═══ RECORDS PROVIDED

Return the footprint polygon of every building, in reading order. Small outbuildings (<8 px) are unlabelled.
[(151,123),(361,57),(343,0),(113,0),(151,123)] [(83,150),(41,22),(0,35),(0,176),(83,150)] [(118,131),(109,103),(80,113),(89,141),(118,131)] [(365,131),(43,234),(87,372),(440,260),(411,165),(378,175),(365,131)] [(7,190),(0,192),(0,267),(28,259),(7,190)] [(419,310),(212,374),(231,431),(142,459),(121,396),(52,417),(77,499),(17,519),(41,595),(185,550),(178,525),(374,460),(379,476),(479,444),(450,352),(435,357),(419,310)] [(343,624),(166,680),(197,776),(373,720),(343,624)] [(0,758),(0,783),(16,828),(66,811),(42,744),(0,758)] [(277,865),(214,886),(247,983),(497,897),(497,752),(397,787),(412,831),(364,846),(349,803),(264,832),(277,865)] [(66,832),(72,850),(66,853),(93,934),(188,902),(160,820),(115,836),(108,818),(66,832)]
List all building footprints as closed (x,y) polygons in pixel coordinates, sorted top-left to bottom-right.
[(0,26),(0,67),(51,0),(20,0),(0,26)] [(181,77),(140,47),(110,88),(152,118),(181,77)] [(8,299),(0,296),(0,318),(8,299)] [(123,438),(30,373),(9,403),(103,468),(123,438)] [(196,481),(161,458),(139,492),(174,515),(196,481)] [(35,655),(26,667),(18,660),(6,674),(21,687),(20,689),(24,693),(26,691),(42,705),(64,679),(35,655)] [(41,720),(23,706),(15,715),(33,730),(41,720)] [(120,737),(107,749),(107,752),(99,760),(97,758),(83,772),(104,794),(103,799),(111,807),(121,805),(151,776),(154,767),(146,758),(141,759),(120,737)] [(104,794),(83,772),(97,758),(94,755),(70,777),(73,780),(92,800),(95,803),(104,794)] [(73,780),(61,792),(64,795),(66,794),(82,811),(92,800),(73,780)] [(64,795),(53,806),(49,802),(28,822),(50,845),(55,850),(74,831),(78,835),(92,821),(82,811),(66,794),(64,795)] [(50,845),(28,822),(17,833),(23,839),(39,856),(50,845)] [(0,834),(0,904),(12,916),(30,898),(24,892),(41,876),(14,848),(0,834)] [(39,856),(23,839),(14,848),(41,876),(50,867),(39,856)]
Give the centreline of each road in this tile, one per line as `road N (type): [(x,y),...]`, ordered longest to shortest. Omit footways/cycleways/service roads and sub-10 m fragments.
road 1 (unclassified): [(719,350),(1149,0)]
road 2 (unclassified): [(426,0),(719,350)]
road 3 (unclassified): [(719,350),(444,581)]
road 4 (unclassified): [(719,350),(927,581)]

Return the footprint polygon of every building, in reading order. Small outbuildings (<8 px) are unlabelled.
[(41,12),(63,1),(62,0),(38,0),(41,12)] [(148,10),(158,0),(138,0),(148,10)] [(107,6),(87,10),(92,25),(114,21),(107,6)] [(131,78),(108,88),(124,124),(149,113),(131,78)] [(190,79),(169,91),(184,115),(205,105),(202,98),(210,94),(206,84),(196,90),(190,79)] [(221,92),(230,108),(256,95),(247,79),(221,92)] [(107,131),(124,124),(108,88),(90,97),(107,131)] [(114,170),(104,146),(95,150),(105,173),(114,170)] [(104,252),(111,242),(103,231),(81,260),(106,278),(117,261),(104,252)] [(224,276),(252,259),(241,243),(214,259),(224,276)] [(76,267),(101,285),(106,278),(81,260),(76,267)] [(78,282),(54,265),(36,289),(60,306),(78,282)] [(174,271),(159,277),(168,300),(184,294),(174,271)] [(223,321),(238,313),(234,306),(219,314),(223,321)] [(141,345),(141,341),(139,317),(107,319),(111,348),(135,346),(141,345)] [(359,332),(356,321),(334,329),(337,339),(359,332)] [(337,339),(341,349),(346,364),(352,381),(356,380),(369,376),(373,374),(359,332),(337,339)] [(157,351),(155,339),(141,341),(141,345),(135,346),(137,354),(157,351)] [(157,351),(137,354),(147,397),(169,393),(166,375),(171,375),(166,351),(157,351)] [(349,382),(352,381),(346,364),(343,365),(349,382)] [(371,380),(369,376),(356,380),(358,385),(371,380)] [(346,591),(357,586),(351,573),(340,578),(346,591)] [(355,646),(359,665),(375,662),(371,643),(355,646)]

══════

_TASK GOAL_
Keeping every word as it is, repeat all of the records.

_SOLUTION FOR THIS PROBLEM_
Return the footprint polygon of every building, in reading order. Small outbuildings (<8 px) are unlabelled.
[(151,123),(361,57),(343,0),(113,0),(151,123)] [(83,150),(41,22),(0,35),(0,176),(83,150)] [(118,131),(109,103),(80,113),(89,141),(118,131)] [(365,131),(43,234),(87,372),(440,260),(411,165),(378,175),(365,131)] [(7,190),(0,192),(0,267),(28,259),(7,190)] [(419,310),(212,374),(231,431),(142,459),(121,396),(52,417),(77,499),(17,519),(41,595),(185,550),(178,525),(374,460),(379,476),(479,444),(450,352),(435,357),(419,310)] [(343,624),(166,680),(197,776),(373,720),(343,624)] [(0,758),(0,783),(16,828),(66,811),(42,744),(0,758)] [(277,865),(214,886),(247,983),(497,897),(497,752),(397,787),(412,831),(364,846),(349,803),(264,832),(277,865)] [(66,832),(72,850),(66,853),(93,934),(188,902),(160,820),(115,836),(108,818),(66,832)]
List all building footprints as closed (x,y) polygons in pixel coordinates, sorted top-left to bottom-right.
[(0,26),(0,67),(51,0),(20,0),(0,26)] [(181,77),(140,47),(110,88),(152,118),(181,77)] [(8,299),(0,296),(0,318),(8,299)] [(123,438),(30,373),(9,403),(103,468),(123,438)] [(196,481),(161,458),(139,492),(174,515),(196,481)] [(35,655),(26,667),(18,660),(6,674),(21,687),(20,689),(24,693),(26,691),(42,705),(64,679),(35,655)] [(41,720),(23,706),(15,715),(33,730),(41,720)] [(120,737),(107,749),(107,752),(99,760),(97,758),(83,772),(104,794),(103,799),(111,807),(121,805),(151,776),(154,767),(146,758),(141,759),(120,737)] [(104,794),(83,772),(97,758),(94,755),(70,777),(73,780),(92,800),(95,803),(104,794)] [(73,780),(61,792),(64,795),(66,794),(82,811),(92,800),(73,780)] [(64,795),(53,806),(49,802),(28,822),(50,845),(55,850),(74,831),(78,835),(92,821),(82,811),(66,794),(64,795)] [(50,845),(28,822),(17,833),(23,839),(39,856),(50,845)] [(0,834),(0,904),(12,916),(30,898),(24,892),(41,876),(14,848),(0,834)] [(39,856),(23,839),(14,848),(41,876),(50,867),(39,856)]
Give the centreline of each road in this tile, one per line as `road N (type): [(x,y),...]`, ordered longest to shortest. Omit footways/cycleways/service roads and sub-10 m fragments.
road 1 (unclassified): [(719,350),(1149,0)]
road 2 (unclassified): [(426,0),(719,350)]
road 3 (unclassified): [(719,350),(444,581)]
road 4 (unclassified): [(719,350),(927,581)]

Return the footprint polygon of every building, in reading order. Small outbuildings (<8 px) are unlabelled.
[(41,12),(63,1),(62,0),(38,0),(41,12)] [(148,10),(158,0),(138,0),(148,10)] [(107,6),(87,10),(92,25),(114,21),(107,6)] [(131,78),(108,88),(124,124),(149,113),(131,78)] [(190,79),(169,91),(184,115),(205,105),(202,98),(210,94),(206,84),(196,90),(190,79)] [(221,92),(230,108),(256,95),(247,79),(221,92)] [(107,131),(124,124),(108,88),(90,97),(107,131)] [(114,170),(104,146),(95,150),(105,173),(114,170)] [(104,252),(111,242),(103,231),(81,260),(106,278),(117,261),(104,252)] [(224,276),(252,259),(241,243),(214,259),(224,276)] [(76,267),(101,285),(106,278),(81,260),(76,267)] [(78,282),(54,265),(36,289),(60,306),(78,282)] [(174,271),(159,277),(168,300),(184,294),(174,271)] [(223,321),(238,313),(234,306),(219,314),(223,321)] [(141,345),(141,341),(139,317),(107,319),(111,348),(135,346),(141,345)] [(359,332),(356,321),(334,329),(337,339),(359,332)] [(337,339),(341,349),(346,364),(352,381),(356,380),(369,376),(373,374),(359,332),(337,339)] [(157,351),(155,339),(141,341),(141,345),(135,346),(137,354),(157,351)] [(157,351),(137,354),(147,397),(169,393),(166,375),(171,375),(166,351),(157,351)] [(349,382),(352,381),(346,364),(343,365),(349,382)] [(371,380),(369,376),(356,380),(358,385),(371,380)] [(346,591),(357,586),(351,573),(340,578),(346,591)] [(355,646),(359,665),(375,662),(371,643),(355,646)]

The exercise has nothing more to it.